Target pointing data
## start

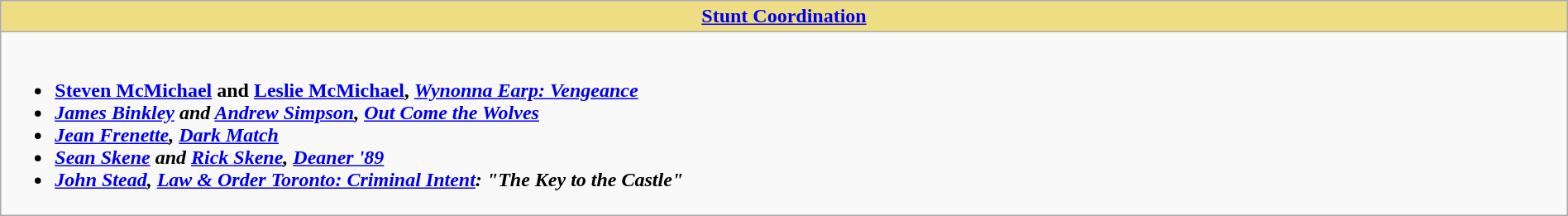
Stunt Coordination [784, 17]
For the text-containing cell, return its midpoint in [X, Y] coordinate format. 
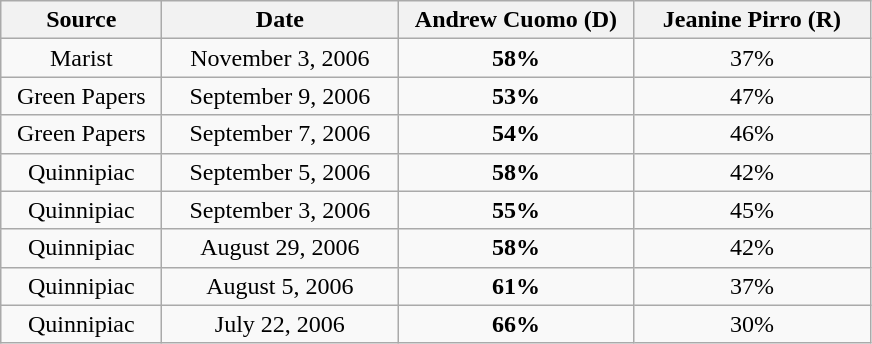
45% [752, 210]
30% [752, 324]
46% [752, 134]
Source [82, 20]
Andrew Cuomo (D) [516, 20]
47% [752, 96]
July 22, 2006 [280, 324]
54% [516, 134]
September 7, 2006 [280, 134]
53% [516, 96]
November 3, 2006 [280, 58]
Jeanine Pirro (R) [752, 20]
September 3, 2006 [280, 210]
Marist [82, 58]
September 5, 2006 [280, 172]
66% [516, 324]
September 9, 2006 [280, 96]
61% [516, 286]
August 5, 2006 [280, 286]
August 29, 2006 [280, 248]
55% [516, 210]
Date [280, 20]
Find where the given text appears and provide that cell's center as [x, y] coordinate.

## end

=== To be done ===
Can you render the rows above as a JSON list of strings, one string per line, skipping blank lines and leaving out the picture lines?

=== Full answer ===
[
  "Stunt Coordination [784, 17]",
  "For the text-containing cell, return its midpoint in [X, Y] coordinate format. ",
  "45% [752, 210]",
  "30% [752, 324]",
  "46% [752, 134]",
  "Source [82, 20]",
  "Andrew Cuomo (D) [516, 20]",
  "47% [752, 96]",
  "July 22, 2006 [280, 324]",
  "54% [516, 134]",
  "September 7, 2006 [280, 134]",
  "53% [516, 96]",
  "November 3, 2006 [280, 58]",
  "Jeanine Pirro (R) [752, 20]",
  "September 3, 2006 [280, 210]",
  "Marist [82, 58]",
  "September 5, 2006 [280, 172]",
  "66% [516, 324]",
  "September 9, 2006 [280, 96]",
  "61% [516, 286]",
  "August 5, 2006 [280, 286]",
  "August 29, 2006 [280, 248]",
  "55% [516, 210]",
  "Date [280, 20]",
  "Find where the given text appears and provide that cell's center as [x, y] coordinate."
]